Extracted records
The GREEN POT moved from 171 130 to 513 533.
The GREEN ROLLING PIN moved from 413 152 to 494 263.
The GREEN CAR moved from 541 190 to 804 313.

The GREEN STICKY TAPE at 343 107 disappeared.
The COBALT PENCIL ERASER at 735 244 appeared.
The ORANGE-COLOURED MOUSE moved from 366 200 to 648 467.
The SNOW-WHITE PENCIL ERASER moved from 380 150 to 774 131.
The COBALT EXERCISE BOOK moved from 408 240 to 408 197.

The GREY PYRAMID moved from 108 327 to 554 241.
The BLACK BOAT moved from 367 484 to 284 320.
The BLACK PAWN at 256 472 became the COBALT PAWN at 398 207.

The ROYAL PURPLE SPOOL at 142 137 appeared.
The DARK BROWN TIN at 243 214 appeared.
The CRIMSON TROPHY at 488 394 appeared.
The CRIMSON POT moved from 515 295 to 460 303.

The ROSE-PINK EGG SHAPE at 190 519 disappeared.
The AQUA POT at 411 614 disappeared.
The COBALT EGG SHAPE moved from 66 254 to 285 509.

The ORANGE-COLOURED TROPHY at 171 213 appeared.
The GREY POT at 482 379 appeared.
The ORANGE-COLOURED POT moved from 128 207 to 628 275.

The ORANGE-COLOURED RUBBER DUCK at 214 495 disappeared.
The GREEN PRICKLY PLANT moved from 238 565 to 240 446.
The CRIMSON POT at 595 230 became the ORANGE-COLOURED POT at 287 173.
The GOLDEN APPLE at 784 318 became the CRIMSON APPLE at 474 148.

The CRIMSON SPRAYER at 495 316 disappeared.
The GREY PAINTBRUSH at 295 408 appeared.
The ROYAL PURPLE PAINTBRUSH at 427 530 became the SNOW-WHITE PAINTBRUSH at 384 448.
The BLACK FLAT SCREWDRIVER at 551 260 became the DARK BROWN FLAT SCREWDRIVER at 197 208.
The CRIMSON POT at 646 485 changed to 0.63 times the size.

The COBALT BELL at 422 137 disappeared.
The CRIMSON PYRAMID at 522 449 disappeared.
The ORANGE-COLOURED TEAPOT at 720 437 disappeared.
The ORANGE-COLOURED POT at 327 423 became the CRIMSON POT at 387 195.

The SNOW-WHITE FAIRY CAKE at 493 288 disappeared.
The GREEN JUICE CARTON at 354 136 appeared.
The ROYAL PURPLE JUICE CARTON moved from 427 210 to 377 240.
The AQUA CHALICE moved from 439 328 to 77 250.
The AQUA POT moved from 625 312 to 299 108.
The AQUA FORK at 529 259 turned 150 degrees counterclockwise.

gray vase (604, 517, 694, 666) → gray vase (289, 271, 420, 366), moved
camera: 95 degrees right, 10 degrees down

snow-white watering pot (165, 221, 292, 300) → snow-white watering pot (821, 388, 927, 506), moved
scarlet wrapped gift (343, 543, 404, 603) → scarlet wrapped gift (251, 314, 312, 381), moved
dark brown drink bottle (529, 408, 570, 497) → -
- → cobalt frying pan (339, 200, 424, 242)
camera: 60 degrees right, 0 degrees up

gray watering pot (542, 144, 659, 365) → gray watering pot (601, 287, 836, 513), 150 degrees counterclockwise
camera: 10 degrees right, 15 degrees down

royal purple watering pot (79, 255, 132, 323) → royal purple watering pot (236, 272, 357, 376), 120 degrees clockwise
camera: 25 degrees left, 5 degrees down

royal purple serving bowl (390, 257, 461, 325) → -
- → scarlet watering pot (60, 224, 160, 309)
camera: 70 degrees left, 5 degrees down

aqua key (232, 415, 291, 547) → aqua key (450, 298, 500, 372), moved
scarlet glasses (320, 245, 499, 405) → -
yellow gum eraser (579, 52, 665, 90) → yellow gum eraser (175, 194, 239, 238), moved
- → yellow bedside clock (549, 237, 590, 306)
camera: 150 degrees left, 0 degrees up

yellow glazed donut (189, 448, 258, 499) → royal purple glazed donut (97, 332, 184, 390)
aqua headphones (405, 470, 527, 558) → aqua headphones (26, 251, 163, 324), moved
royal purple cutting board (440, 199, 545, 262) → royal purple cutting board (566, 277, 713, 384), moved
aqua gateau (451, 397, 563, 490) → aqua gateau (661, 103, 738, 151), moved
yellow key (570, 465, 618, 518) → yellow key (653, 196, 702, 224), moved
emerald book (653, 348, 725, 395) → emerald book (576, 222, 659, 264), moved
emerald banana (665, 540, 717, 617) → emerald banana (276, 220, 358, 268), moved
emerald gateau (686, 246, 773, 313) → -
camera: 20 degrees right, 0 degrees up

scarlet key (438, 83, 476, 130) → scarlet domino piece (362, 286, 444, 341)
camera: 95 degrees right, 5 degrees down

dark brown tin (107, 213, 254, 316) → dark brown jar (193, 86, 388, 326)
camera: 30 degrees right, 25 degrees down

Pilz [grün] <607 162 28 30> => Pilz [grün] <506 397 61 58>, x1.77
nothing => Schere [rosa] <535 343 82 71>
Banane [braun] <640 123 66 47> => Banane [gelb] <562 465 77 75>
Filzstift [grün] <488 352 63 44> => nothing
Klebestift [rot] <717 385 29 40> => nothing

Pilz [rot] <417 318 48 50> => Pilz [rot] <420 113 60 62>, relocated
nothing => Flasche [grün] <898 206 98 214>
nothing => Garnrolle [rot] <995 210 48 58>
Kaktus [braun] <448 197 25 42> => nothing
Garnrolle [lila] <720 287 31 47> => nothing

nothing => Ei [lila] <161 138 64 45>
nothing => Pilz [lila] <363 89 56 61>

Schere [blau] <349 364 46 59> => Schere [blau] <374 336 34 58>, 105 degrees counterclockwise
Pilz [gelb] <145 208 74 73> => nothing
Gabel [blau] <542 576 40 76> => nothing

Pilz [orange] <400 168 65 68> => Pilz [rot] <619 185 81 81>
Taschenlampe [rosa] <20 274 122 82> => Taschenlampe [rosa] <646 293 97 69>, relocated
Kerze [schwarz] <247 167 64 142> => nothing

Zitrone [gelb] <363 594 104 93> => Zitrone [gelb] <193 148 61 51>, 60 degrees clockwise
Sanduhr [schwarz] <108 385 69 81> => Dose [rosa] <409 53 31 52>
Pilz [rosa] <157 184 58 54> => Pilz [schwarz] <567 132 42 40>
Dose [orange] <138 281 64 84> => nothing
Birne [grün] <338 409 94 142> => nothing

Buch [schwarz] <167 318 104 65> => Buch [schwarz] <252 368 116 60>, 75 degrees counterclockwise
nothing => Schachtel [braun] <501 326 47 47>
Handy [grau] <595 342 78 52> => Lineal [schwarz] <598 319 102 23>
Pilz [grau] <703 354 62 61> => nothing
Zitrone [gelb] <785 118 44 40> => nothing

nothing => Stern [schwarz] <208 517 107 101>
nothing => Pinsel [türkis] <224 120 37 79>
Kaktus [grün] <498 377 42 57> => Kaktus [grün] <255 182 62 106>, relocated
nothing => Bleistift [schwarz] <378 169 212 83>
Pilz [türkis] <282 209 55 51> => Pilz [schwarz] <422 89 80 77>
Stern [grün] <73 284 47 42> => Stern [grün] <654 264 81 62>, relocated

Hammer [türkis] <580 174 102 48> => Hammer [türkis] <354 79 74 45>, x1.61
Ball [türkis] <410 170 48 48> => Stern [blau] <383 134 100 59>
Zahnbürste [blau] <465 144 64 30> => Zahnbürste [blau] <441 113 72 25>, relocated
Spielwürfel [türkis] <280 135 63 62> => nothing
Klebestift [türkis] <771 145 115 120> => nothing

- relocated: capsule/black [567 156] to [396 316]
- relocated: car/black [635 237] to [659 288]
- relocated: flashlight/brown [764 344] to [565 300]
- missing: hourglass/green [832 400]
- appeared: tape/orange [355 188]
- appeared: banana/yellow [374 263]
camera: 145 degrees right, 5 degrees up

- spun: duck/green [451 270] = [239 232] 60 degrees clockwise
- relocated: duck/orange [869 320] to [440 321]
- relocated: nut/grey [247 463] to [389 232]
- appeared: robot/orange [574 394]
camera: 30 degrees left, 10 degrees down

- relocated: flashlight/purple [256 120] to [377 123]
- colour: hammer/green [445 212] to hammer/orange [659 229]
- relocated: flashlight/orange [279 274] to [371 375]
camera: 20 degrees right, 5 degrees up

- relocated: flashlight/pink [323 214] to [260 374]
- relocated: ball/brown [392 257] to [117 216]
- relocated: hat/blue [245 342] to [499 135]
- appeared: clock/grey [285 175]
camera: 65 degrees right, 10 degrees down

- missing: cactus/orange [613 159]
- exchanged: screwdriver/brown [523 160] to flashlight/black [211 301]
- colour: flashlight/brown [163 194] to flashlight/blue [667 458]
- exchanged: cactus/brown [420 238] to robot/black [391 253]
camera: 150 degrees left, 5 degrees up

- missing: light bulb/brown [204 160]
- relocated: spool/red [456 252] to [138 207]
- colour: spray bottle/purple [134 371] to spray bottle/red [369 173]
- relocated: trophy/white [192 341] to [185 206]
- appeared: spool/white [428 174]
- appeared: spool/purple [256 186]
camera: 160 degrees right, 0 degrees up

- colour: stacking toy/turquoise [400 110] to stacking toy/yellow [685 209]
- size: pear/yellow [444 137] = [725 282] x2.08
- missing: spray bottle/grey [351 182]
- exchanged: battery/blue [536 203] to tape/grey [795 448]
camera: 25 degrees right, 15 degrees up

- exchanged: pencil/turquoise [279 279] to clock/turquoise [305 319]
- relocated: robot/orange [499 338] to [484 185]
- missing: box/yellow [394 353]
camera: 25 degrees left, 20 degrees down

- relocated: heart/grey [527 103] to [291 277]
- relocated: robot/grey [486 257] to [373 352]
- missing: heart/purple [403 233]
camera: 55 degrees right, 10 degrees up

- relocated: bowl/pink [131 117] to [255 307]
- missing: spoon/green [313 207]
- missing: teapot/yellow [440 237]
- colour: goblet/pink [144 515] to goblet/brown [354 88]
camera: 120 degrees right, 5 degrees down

■ **What this task involves**: From the entries above, extract only the lines running from the one containing "Banane [braun] <640" through the one containing "nothing => Flasche [grün] <898 206 98 214>", inclusive.

■ **Exercise output**:
Banane [braun] <640 123 66 47> => Banane [gelb] <562 465 77 75>
Filzstift [grün] <488 352 63 44> => nothing
Klebestift [rot] <717 385 29 40> => nothing

Pilz [rot] <417 318 48 50> => Pilz [rot] <420 113 60 62>, relocated
nothing => Flasche [grün] <898 206 98 214>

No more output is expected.